> Goal of the exercise
Please return the lines below verbatim, beginning at the one that has "BT2: 7.4V (plus" and stopping after the one that has "R12: 620 (MID, OUT) -> 620 (OUT, U5/in-)", and add no other lines.

[Difference listings]

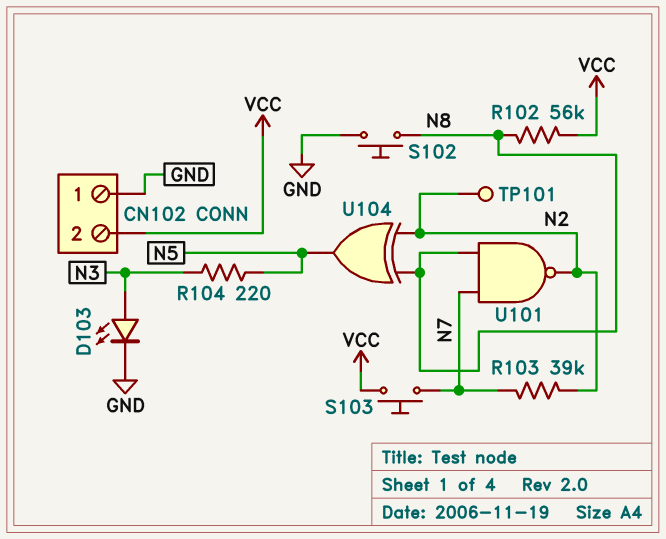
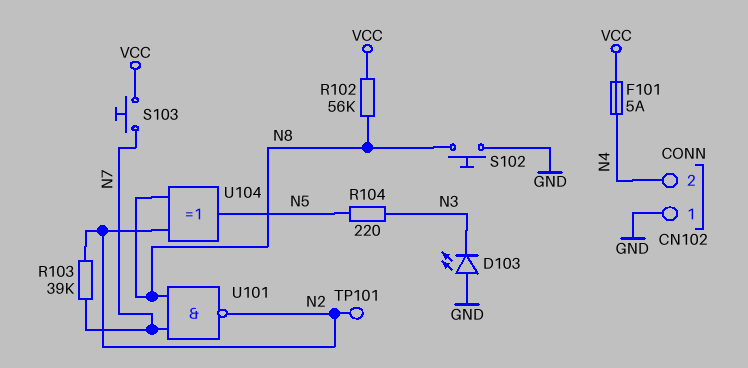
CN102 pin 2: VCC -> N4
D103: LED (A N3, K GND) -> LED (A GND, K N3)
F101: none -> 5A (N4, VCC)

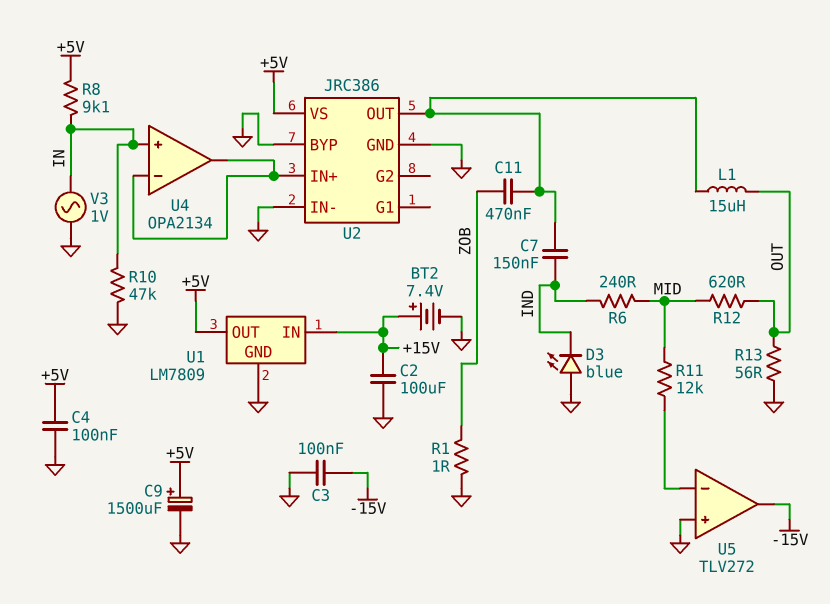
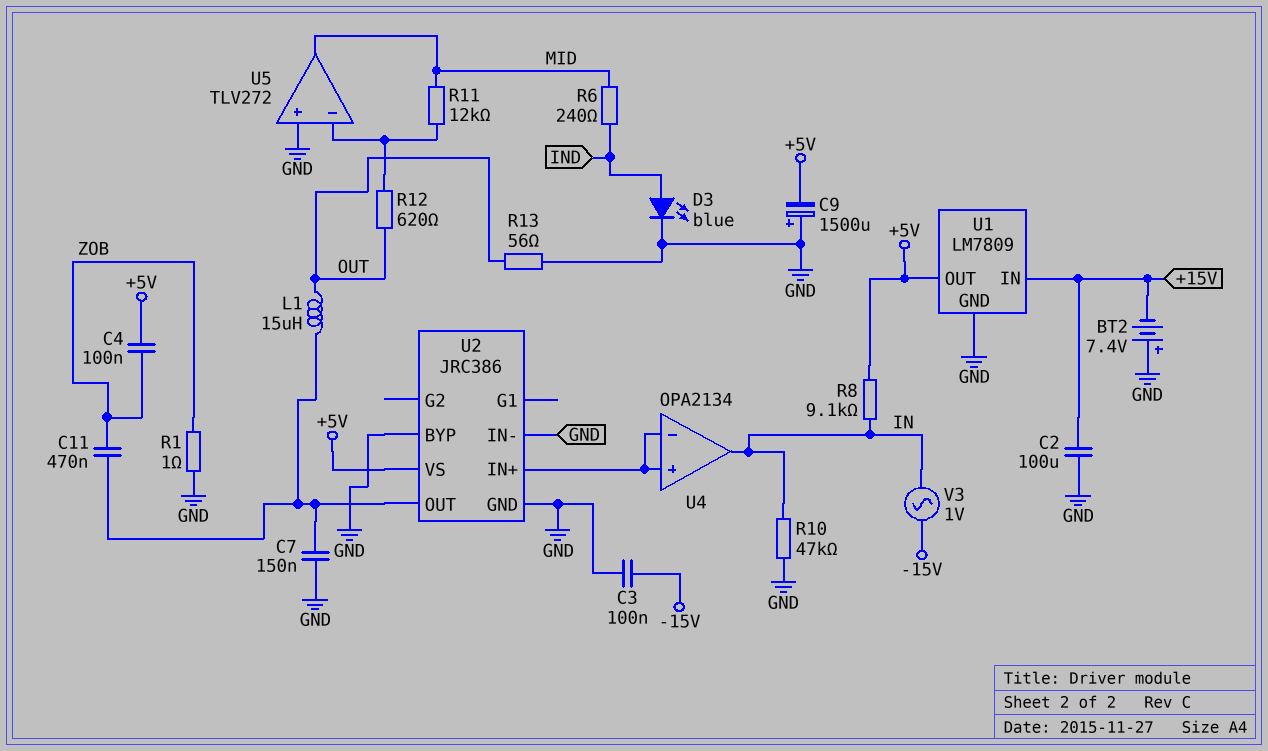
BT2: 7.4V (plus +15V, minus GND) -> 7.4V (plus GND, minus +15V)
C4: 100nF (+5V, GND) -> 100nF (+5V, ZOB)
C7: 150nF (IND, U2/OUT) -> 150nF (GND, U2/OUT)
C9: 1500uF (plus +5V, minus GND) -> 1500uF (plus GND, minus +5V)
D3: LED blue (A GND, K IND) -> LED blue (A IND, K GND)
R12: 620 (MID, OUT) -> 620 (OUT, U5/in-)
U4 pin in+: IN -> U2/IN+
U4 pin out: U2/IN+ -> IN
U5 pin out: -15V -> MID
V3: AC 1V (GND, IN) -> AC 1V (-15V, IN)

---

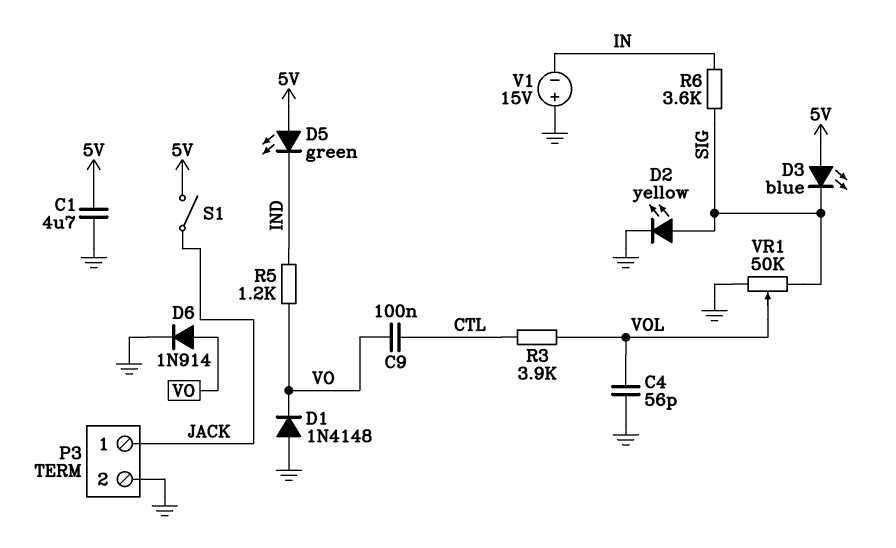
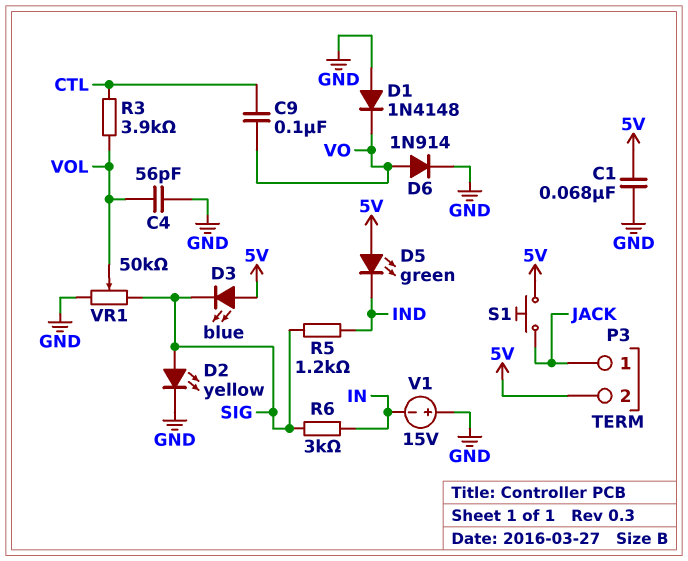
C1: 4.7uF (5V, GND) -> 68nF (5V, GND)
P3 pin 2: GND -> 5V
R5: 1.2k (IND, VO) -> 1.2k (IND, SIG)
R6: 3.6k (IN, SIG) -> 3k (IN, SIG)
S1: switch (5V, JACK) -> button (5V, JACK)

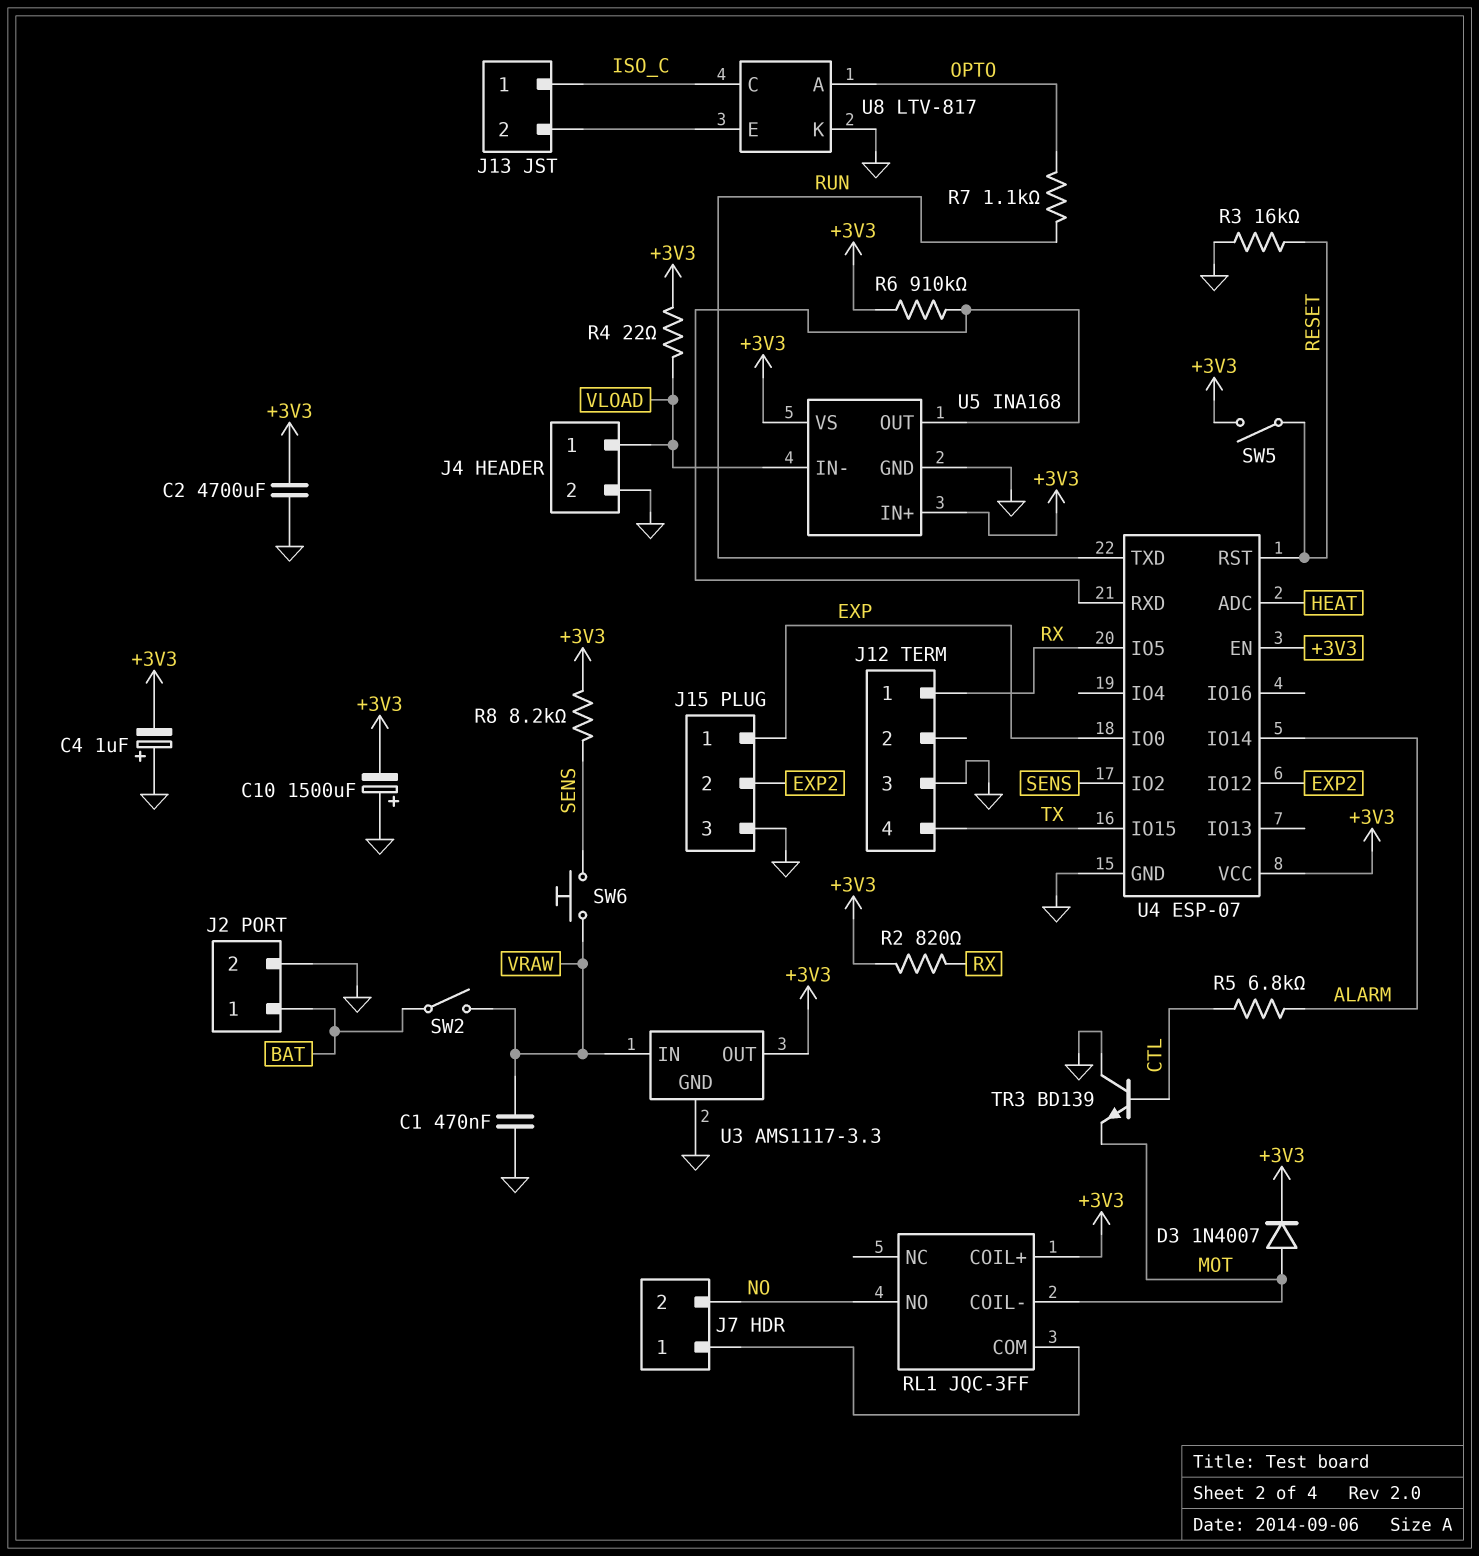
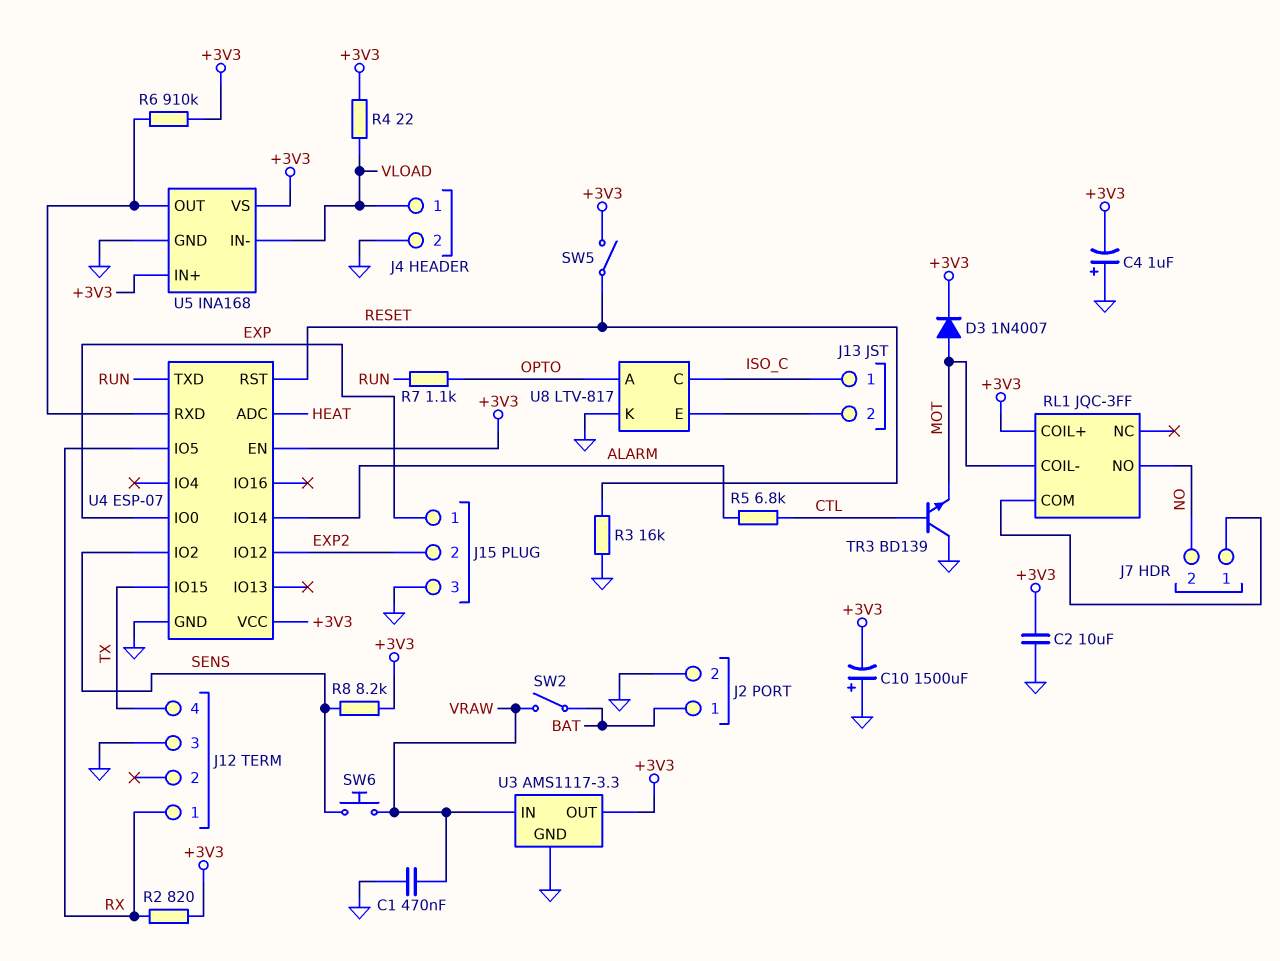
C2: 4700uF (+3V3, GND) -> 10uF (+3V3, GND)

> Final answer
BT2: 7.4V (plus +15V, minus GND) -> 7.4V (plus GND, minus +15V)
C4: 100nF (+5V, GND) -> 100nF (+5V, ZOB)
C7: 150nF (IND, U2/OUT) -> 150nF (GND, U2/OUT)
C9: 1500uF (plus +5V, minus GND) -> 1500uF (plus GND, minus +5V)
D3: LED blue (A GND, K IND) -> LED blue (A IND, K GND)
R12: 620 (MID, OUT) -> 620 (OUT, U5/in-)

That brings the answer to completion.